----- Record set -----

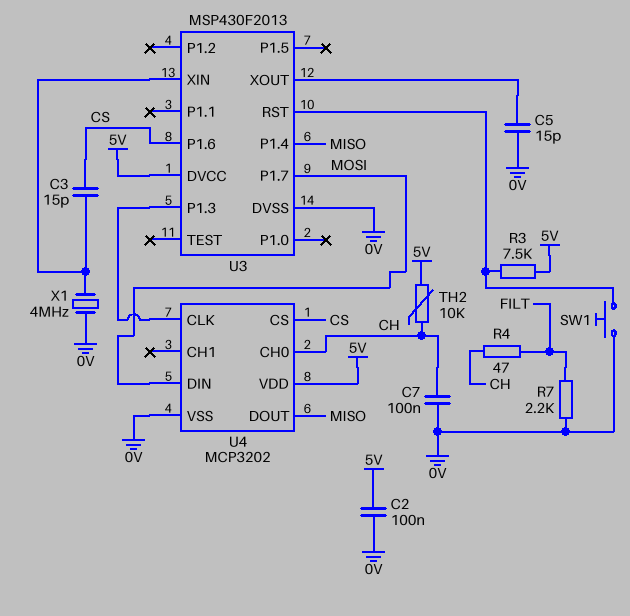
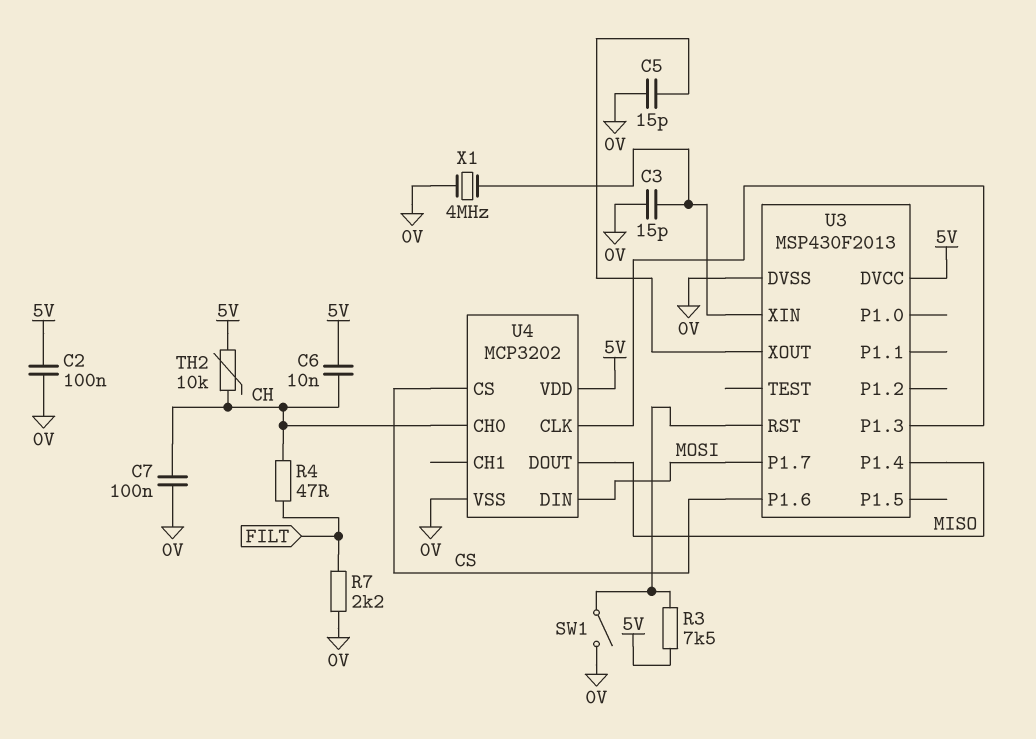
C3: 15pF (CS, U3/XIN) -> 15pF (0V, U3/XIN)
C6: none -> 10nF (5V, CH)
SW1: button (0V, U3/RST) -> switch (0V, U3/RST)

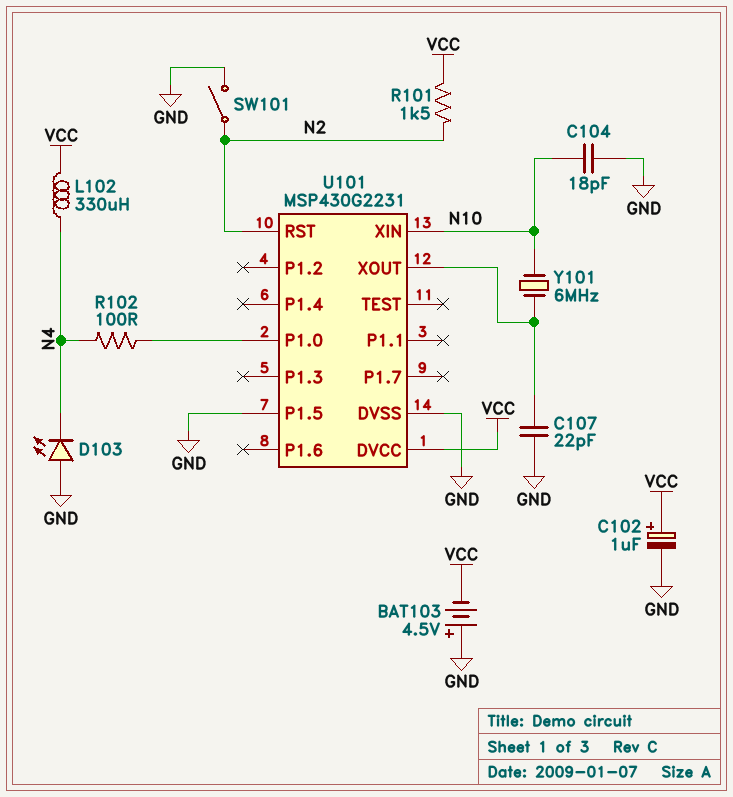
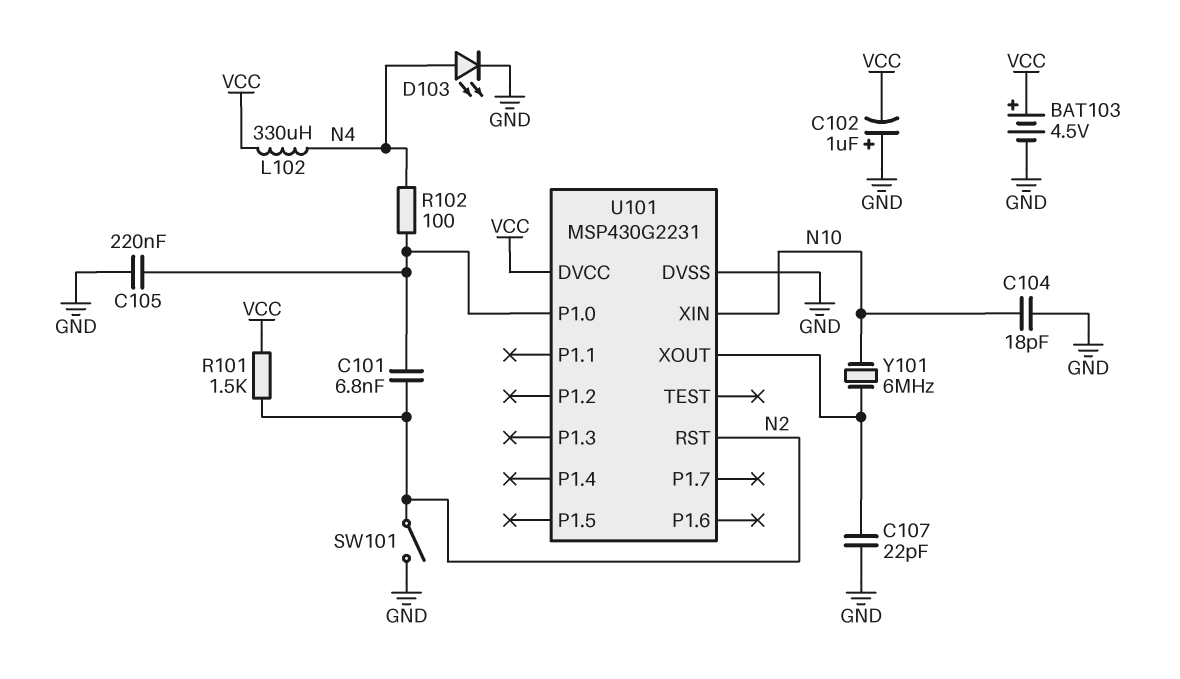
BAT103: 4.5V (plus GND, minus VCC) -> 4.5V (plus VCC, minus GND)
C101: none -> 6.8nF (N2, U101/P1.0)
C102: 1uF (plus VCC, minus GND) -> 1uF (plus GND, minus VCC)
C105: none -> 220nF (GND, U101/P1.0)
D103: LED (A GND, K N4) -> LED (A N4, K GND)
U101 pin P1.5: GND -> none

-----
----- Record set -----

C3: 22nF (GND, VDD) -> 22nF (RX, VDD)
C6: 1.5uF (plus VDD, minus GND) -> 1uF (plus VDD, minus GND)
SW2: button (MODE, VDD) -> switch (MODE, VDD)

-----

* **Work instructions**
Among the entries above, locate the line with "C3: 15pF (CS, U3/XIN) -> 15pF (0V, U3/XIN)" and the line with "U101 pin P1.5: GND -> none". Give those two lines and all lines between them again, exactly, leaving out the pictures.

* **Response to this task**
C3: 15pF (CS, U3/XIN) -> 15pF (0V, U3/XIN)
C6: none -> 10nF (5V, CH)
SW1: button (0V, U3/RST) -> switch (0V, U3/RST)

BAT103: 4.5V (plus GND, minus VCC) -> 4.5V (plus VCC, minus GND)
C101: none -> 6.8nF (N2, U101/P1.0)
C102: 1uF (plus VCC, minus GND) -> 1uF (plus GND, minus VCC)
C105: none -> 220nF (GND, U101/P1.0)
D103: LED (A GND, K N4) -> LED (A N4, K GND)
U101 pin P1.5: GND -> none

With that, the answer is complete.